:: Records ::
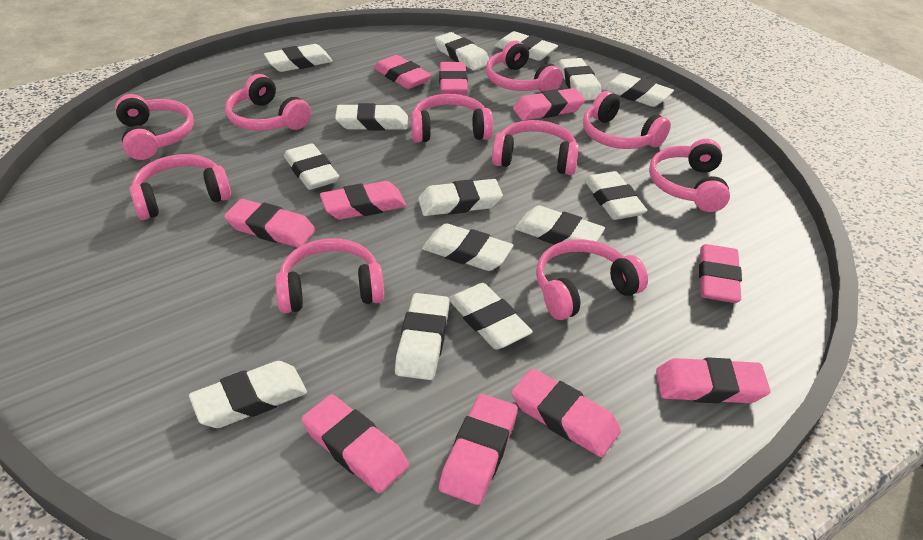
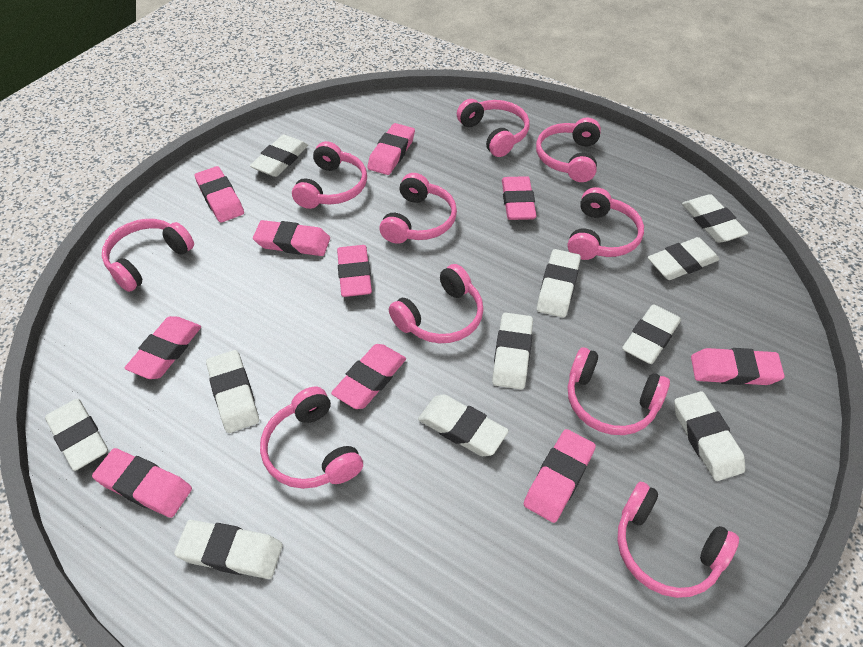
white eraser: [189,361,307,428] [264,44,333,72] [284,143,339,190] [335,103,408,131] [395,293,449,380] [418,179,503,216] [422,223,513,271] [435,32,489,71] [449,283,533,349] [495,31,558,61] [515,205,605,245] [559,58,602,101] [584,171,647,220] [603,73,674,107] = 14 -> [45,399,108,471] [174,520,283,579] [206,350,259,433] [250,135,308,177] [418,394,509,456] [492,312,533,389] [537,249,581,318] [622,304,681,364] [648,237,719,280] [674,391,745,481] [682,194,748,243] = 11

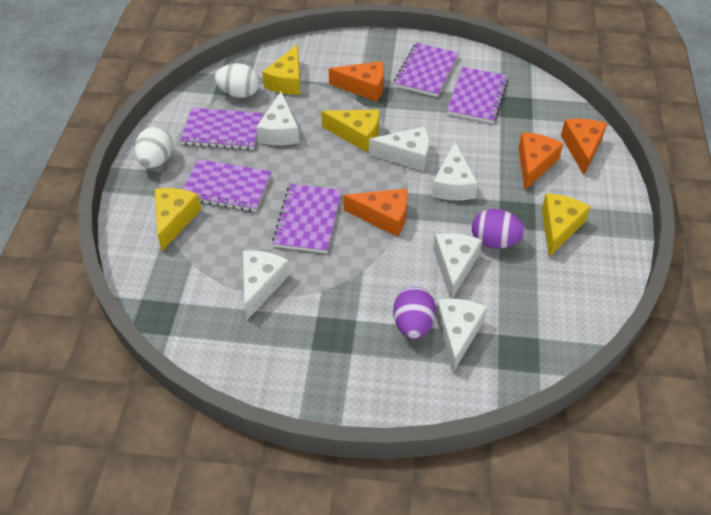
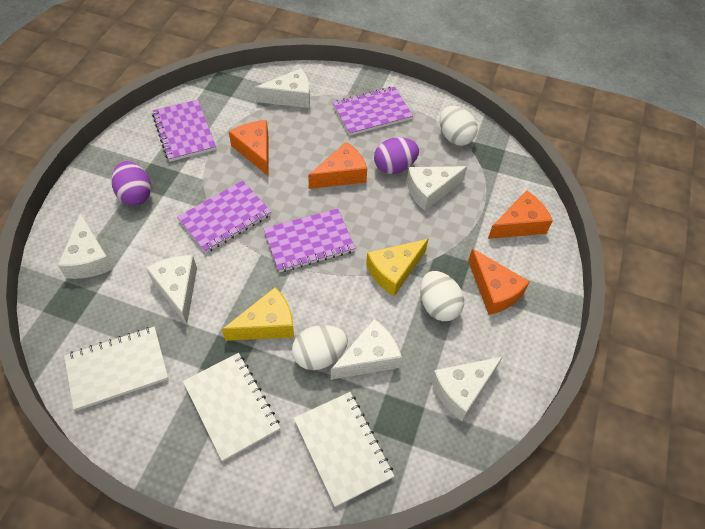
purple notebook: [180,108,263,150] [183,159,271,212] [272,184,342,253] [394,43,459,97] [447,67,508,123] = 5 -> [152,99,216,162] [177,181,271,253] [263,208,356,272] [333,86,413,136] = 4
white egg: [134,127,173,168] [215,63,260,98] = 2 -> [292,325,348,370] [420,271,464,321] [440,106,478,146] = 3
white notebook: none = 0 -> [64,327,168,411] [183,353,280,462] [294,392,394,507] = 3
yellow cheese: [155,188,201,251] [262,44,301,95] [321,110,380,152] [542,193,591,257] = 4 -> [222,287,294,341] [366,239,428,296] = 2

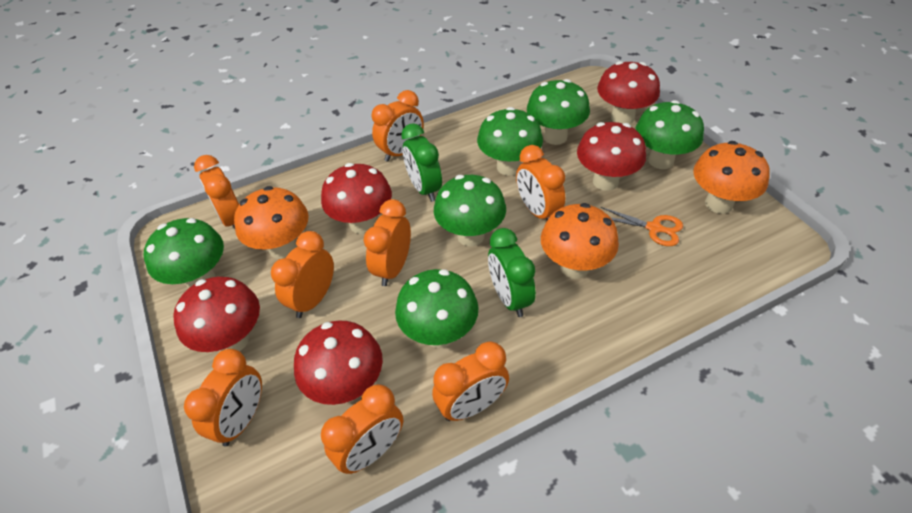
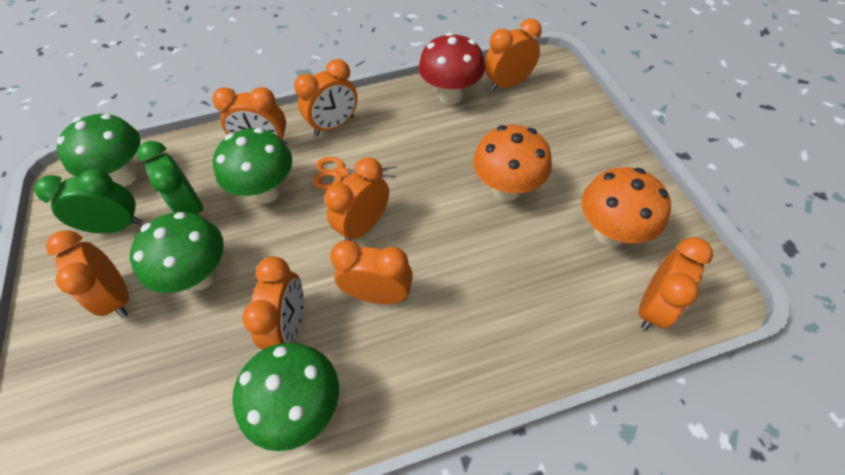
green mushroom: [144,218,224,289] [395,269,479,348] [434,175,506,246] [477,107,543,176] [527,79,590,145] [635,100,704,169] = 6 -> [56,114,140,187] [130,212,224,293] [213,128,292,203] [232,343,339,451] = 4
orange mushroom: [234,186,309,259] [541,203,619,279] [693,141,770,214] = 3 -> [473,125,552,201] [581,167,671,246] = 2
red mushroom: [173,277,260,352] [294,320,383,405] [321,163,392,234] [577,122,646,191] [597,61,660,124] = 5 -> [419,32,485,105] = 1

:: Work required ::
Restate, word for word, each line from the line containing "yellow cheese: [155,188,201,251]" through the end of the entries above; the pictures are not part of the copy.

:: Response below ::
yellow cheese: [155,188,201,251] [262,44,301,95] [321,110,380,152] [542,193,591,257] = 4 -> [222,287,294,341] [366,239,428,296] = 2

green mushroom: [144,218,224,289] [395,269,479,348] [434,175,506,246] [477,107,543,176] [527,79,590,145] [635,100,704,169] = 6 -> [56,114,140,187] [130,212,224,293] [213,128,292,203] [232,343,339,451] = 4
orange mushroom: [234,186,309,259] [541,203,619,279] [693,141,770,214] = 3 -> [473,125,552,201] [581,167,671,246] = 2
red mushroom: [173,277,260,352] [294,320,383,405] [321,163,392,234] [577,122,646,191] [597,61,660,124] = 5 -> [419,32,485,105] = 1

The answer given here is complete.